--- Start Records shown ---

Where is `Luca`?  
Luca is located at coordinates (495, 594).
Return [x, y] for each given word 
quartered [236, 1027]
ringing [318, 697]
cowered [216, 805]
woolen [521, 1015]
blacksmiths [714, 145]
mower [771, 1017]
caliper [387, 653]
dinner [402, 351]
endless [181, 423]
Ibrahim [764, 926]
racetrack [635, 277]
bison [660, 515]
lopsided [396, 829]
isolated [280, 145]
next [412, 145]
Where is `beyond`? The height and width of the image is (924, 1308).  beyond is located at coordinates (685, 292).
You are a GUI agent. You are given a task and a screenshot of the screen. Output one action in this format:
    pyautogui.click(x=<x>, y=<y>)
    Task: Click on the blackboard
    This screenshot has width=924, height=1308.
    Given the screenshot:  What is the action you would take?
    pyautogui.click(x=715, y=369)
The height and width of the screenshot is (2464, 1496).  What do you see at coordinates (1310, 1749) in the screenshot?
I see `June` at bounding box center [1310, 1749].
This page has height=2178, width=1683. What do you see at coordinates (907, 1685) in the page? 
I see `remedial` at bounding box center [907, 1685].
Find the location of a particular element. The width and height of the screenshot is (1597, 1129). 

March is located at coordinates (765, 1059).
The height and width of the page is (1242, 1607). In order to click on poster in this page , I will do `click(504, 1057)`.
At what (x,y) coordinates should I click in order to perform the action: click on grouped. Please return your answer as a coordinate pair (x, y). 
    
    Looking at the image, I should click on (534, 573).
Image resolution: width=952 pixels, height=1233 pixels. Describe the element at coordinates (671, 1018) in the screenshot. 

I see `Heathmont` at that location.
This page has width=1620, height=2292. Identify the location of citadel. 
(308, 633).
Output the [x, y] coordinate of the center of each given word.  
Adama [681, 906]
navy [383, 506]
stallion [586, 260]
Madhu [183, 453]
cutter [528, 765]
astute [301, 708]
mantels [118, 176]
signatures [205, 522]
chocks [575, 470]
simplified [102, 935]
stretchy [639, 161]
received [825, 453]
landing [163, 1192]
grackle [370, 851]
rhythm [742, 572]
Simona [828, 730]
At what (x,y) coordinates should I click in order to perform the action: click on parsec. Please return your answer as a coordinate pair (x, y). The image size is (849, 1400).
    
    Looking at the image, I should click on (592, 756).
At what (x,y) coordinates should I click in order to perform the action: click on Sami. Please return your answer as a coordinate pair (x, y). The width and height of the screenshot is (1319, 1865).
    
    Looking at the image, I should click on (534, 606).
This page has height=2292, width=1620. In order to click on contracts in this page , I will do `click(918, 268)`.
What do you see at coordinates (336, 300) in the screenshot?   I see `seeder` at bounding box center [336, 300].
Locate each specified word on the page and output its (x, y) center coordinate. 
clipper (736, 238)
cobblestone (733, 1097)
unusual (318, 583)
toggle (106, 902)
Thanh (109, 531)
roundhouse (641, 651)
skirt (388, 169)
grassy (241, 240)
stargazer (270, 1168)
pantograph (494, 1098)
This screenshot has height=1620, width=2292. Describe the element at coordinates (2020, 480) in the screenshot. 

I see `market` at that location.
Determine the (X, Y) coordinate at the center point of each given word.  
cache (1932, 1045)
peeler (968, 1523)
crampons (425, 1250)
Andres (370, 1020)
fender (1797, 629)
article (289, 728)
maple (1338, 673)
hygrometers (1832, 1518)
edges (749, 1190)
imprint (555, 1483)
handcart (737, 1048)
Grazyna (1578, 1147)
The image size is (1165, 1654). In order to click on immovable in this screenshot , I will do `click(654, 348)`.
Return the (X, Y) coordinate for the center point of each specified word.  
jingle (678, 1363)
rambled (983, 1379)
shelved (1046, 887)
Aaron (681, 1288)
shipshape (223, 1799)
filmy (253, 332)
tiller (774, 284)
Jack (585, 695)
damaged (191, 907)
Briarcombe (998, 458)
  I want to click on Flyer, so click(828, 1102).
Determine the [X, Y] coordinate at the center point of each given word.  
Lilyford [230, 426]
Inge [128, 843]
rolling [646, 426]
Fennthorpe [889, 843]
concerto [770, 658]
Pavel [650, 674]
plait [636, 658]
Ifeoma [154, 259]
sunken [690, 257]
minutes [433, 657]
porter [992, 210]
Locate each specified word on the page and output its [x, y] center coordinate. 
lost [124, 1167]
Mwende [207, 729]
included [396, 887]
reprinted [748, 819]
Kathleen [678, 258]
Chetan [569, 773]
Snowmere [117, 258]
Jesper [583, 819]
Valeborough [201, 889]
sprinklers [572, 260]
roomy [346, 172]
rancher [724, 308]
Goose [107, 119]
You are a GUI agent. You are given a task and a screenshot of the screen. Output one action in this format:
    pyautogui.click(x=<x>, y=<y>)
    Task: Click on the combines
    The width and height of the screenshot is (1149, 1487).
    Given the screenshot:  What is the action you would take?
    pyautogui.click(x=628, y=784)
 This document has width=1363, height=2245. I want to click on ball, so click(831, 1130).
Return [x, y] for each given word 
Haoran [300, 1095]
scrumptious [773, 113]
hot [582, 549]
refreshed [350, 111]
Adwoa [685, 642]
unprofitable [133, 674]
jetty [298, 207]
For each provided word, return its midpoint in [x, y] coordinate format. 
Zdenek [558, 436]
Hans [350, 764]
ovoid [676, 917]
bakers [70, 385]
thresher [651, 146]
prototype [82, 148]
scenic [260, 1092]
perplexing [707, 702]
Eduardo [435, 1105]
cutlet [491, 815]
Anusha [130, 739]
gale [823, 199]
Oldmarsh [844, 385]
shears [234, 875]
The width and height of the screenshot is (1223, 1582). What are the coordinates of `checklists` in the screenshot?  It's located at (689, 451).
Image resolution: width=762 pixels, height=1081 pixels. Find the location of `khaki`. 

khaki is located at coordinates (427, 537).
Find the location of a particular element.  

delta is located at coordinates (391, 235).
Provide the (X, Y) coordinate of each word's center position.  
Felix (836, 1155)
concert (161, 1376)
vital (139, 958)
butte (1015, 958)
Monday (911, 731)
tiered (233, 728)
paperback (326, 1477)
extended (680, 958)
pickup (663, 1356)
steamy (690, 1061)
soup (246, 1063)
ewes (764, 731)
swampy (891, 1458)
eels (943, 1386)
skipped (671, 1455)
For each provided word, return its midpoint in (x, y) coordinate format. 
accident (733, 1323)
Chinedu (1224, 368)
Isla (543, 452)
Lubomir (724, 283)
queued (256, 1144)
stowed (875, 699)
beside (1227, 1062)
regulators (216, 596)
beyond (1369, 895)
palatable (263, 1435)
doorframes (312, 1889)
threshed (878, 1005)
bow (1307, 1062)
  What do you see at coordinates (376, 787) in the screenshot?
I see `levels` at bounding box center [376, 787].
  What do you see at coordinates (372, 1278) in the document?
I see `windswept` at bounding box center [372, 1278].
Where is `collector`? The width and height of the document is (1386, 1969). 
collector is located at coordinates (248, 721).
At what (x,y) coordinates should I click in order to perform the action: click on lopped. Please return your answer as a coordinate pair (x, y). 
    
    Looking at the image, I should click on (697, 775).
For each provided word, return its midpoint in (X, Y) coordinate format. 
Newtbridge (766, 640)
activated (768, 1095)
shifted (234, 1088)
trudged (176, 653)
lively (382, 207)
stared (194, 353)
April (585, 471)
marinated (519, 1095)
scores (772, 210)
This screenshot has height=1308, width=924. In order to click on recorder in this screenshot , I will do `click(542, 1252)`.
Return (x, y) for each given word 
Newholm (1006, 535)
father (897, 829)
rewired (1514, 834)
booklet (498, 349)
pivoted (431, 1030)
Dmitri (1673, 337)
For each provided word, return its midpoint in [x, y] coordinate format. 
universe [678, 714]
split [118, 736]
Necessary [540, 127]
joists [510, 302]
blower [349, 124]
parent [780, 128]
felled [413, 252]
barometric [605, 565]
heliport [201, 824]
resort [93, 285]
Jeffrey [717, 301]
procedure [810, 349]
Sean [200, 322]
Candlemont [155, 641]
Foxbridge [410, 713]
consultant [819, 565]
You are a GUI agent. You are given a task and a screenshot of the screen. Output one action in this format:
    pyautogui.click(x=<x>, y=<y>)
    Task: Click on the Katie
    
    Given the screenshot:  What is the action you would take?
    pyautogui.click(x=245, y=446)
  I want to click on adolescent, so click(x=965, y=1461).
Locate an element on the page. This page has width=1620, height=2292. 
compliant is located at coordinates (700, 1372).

--- End Records shown ---

- _Short exercise_
Locate each of the rows above that contains the string "resolution", matching case exactly, and copy those lines in full.

- _Solved exercise_
Image resolution: width=952 pixels, height=1233 pixels. Describe the element at coordinates (671, 1018) in the screenshot. 
Image resolution: width=762 pixels, height=1081 pixels. Find the location of `khaki`. 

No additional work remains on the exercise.